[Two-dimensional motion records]
..............................
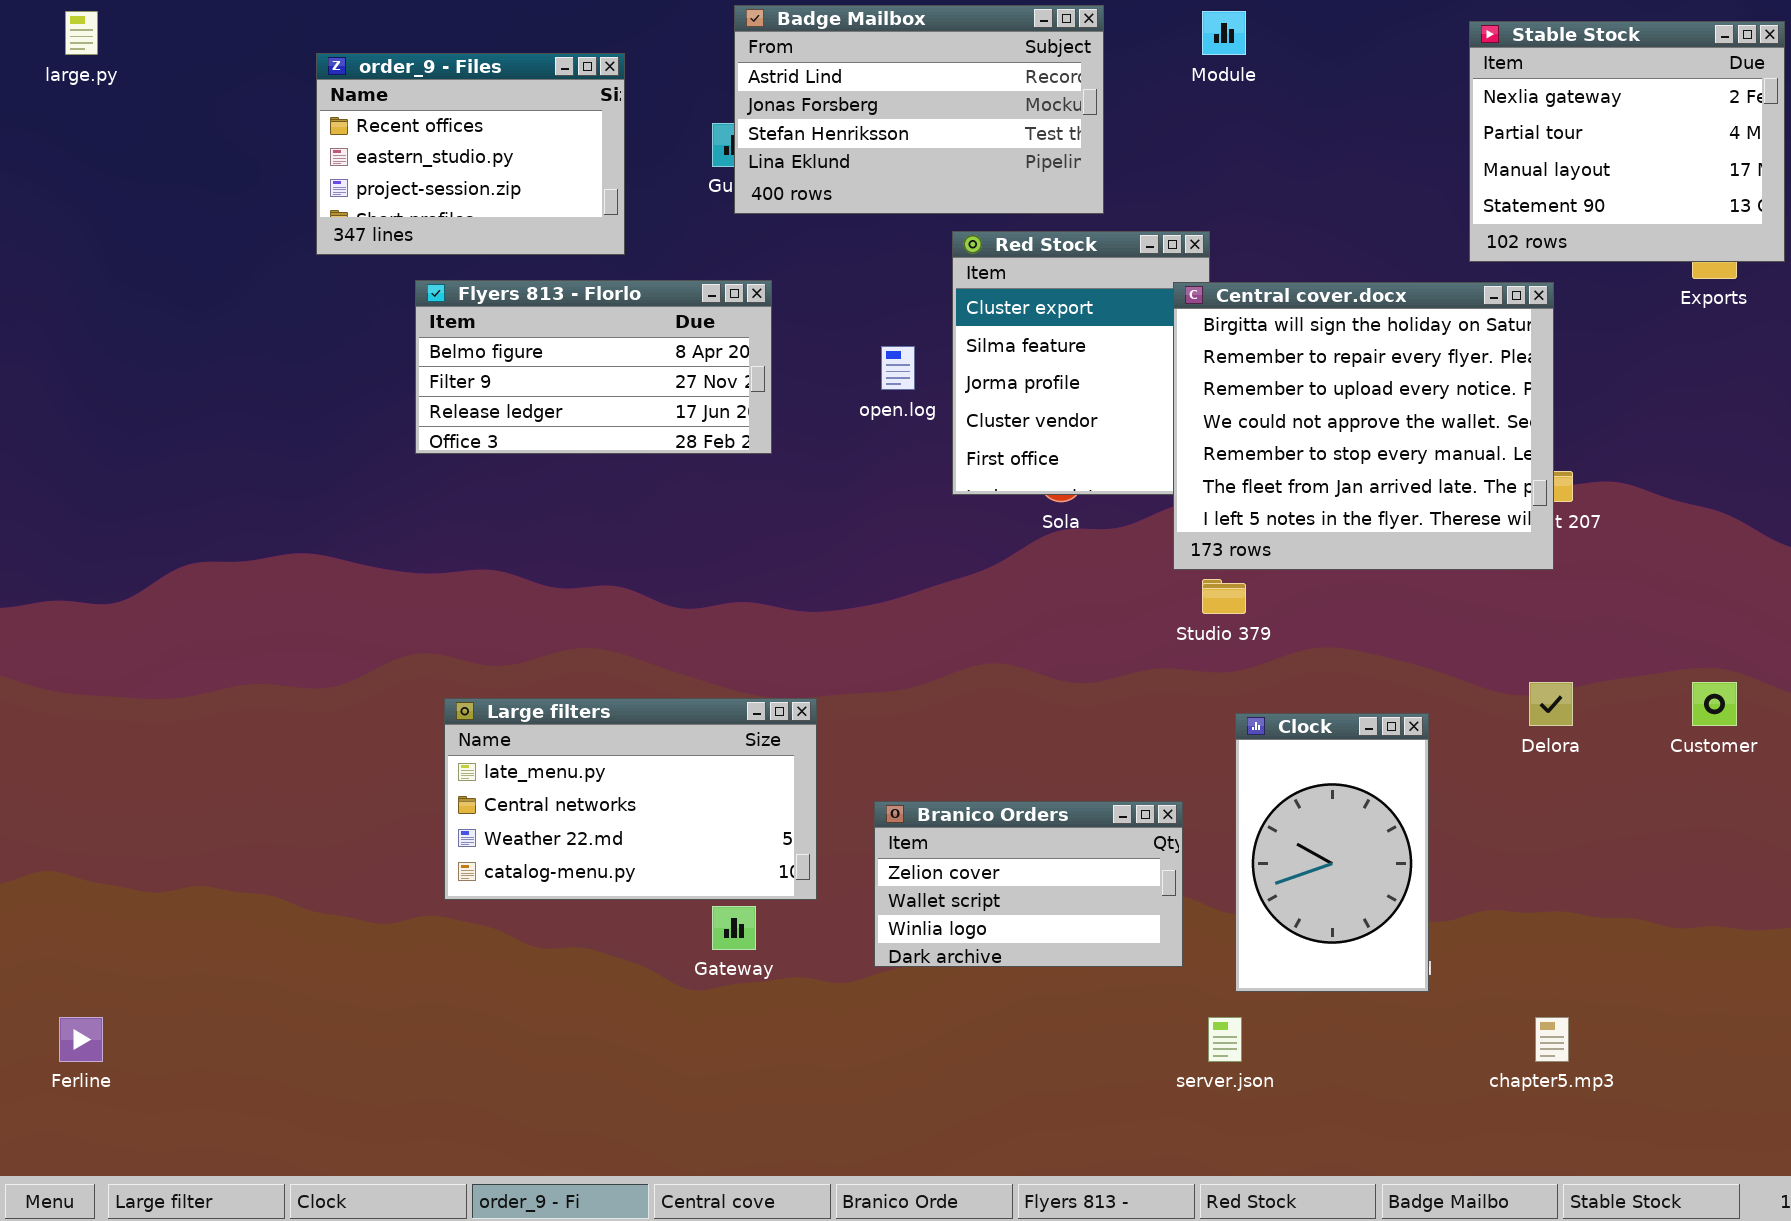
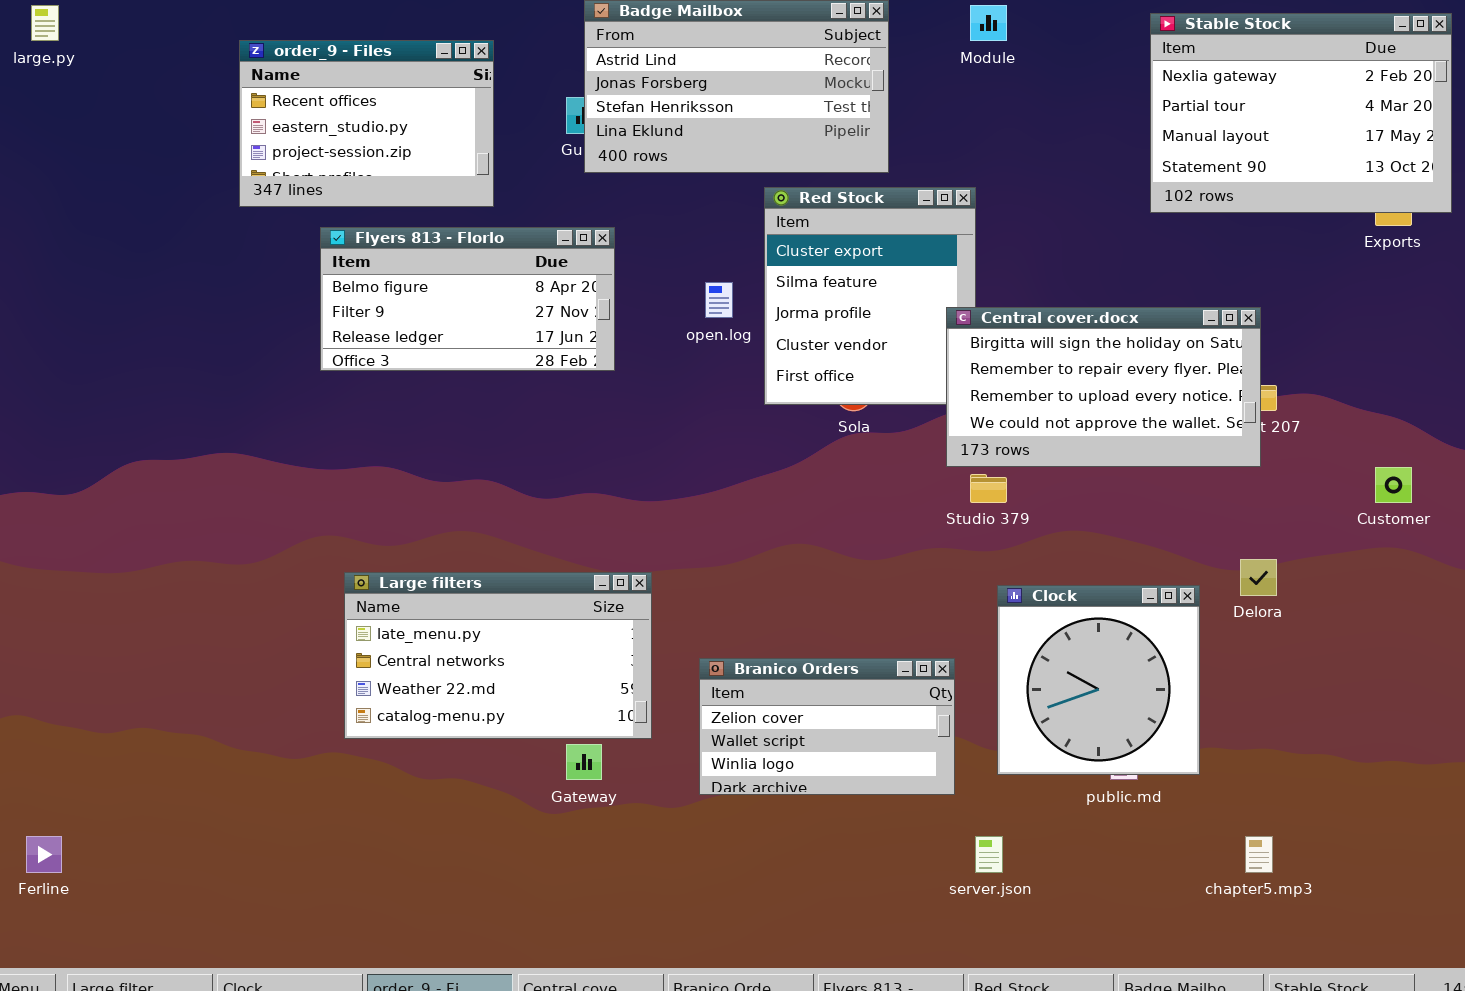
Stable Stock: [1469,21,1785,262] -> [1150,13,1452,213], resized
Central cover.docx: [1173,282,1554,570] -> [946,307,1261,467], resized
Customer: [1692,682,1737,726] -> [1375,467,1412,503], moved
Clock: [1235,713,1429,992] -> [997,585,1200,775], resized

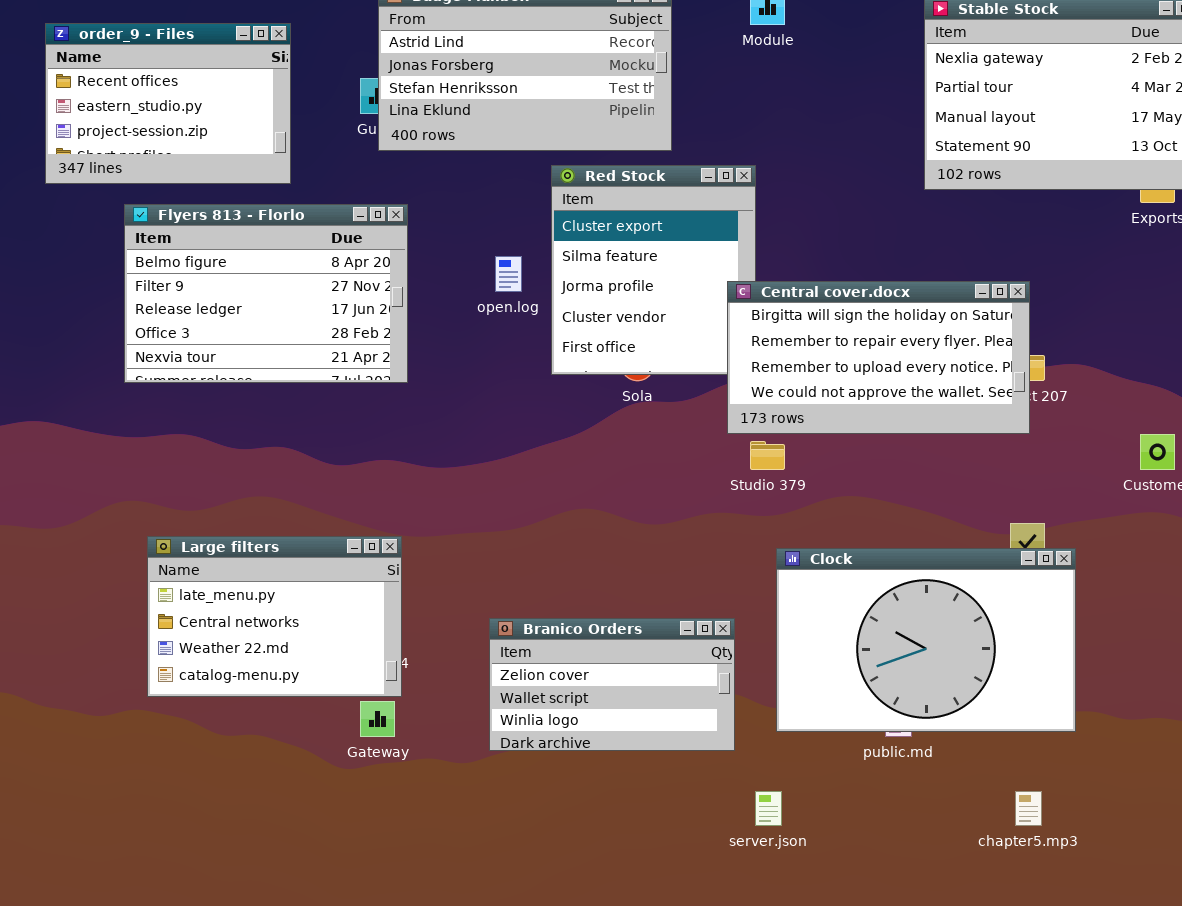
Flyers 813 - Florlo: [320,227,615,371] -> [124,204,408,383], resized
Large filters: [344,572,652,739] -> [147,536,402,697], resized
Clock: [997,585,1200,775] -> [776,548,1076,732], resized

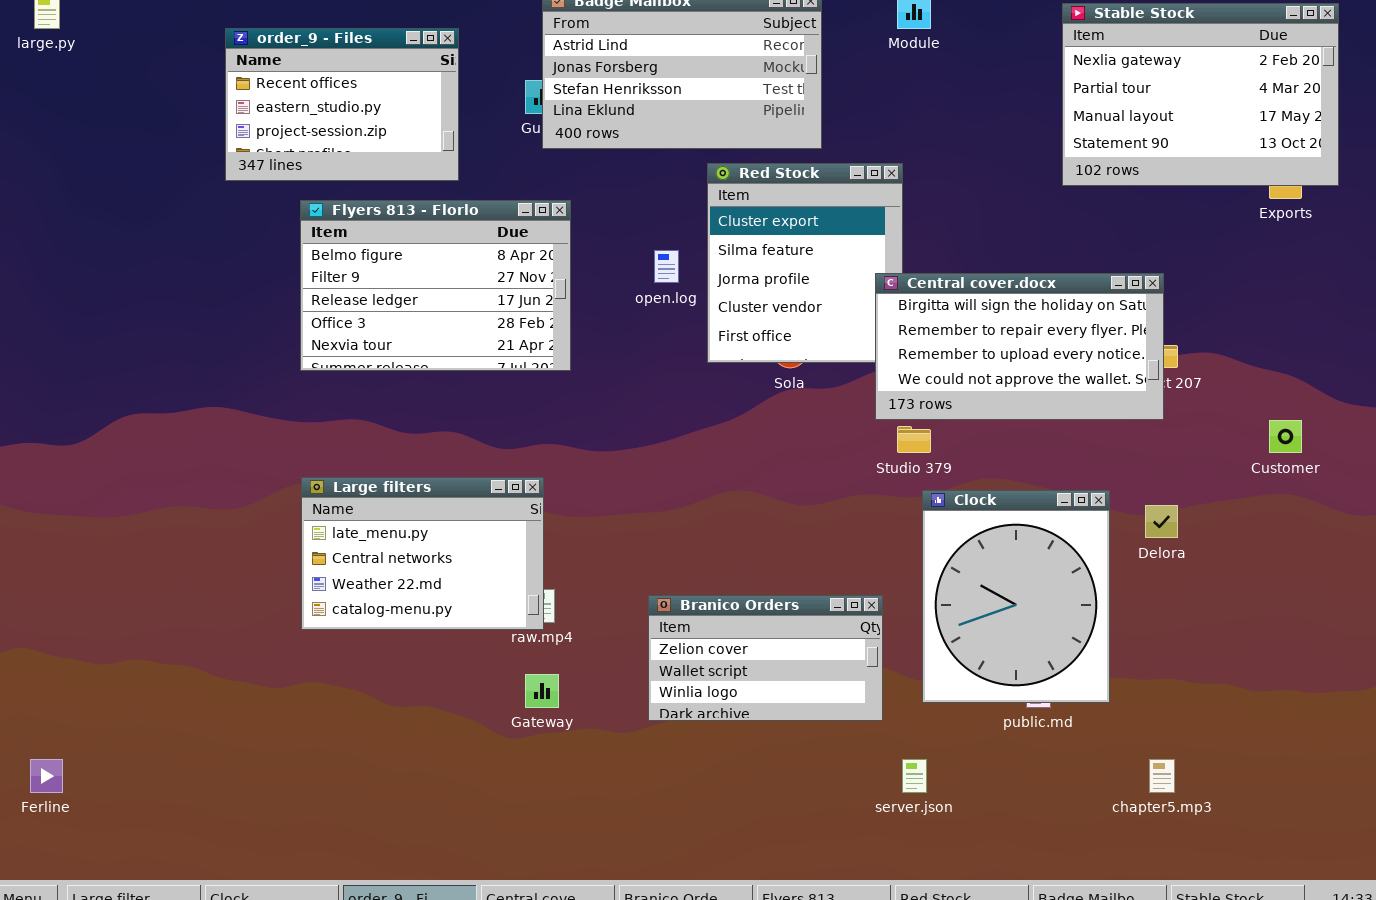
Large filters: [147,536,402,697] -> [301,477,544,630], moved
Clock: [776,548,1076,732] -> [922,490,1110,703], resized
..............................
What to work on
Go through the data, and copy each line in which the word "Large" appears.

Task answer
Large filters: [344,572,652,739] -> [147,536,402,697], resized
Large filters: [147,536,402,697] -> [301,477,544,630], moved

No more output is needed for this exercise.